### [What you will do]
The copy you produce must hold every record exactly, and none of the images.
Raw data Block Start
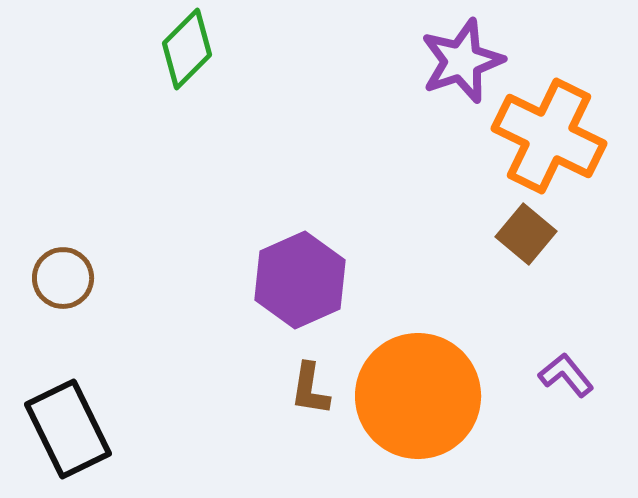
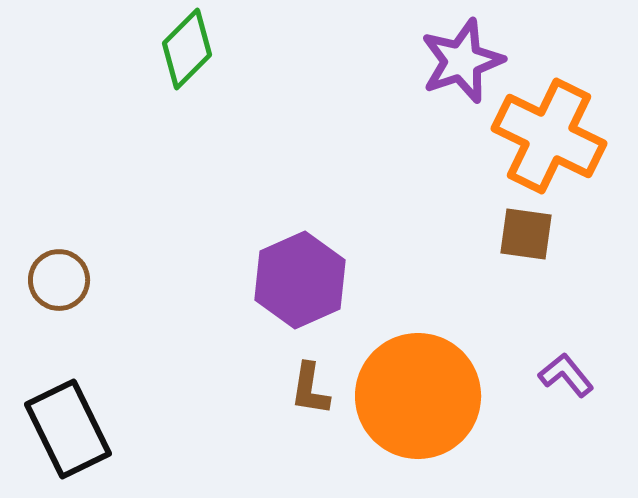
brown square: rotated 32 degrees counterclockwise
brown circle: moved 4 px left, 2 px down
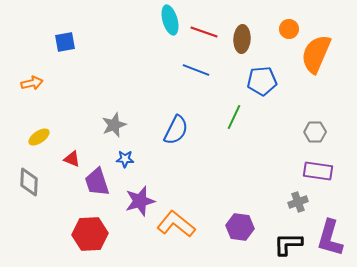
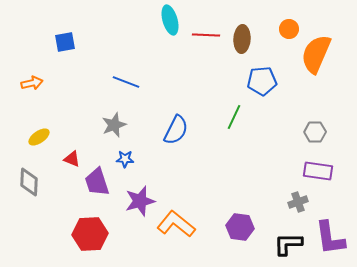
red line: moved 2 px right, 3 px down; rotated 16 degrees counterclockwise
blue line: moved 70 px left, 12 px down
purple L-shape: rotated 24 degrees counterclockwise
Raw data Block End
### [Answer area]
brown square: rotated 32 degrees counterclockwise
brown circle: moved 4 px left, 2 px down
red line: moved 2 px right, 3 px down; rotated 16 degrees counterclockwise
blue line: moved 70 px left, 12 px down
purple L-shape: rotated 24 degrees counterclockwise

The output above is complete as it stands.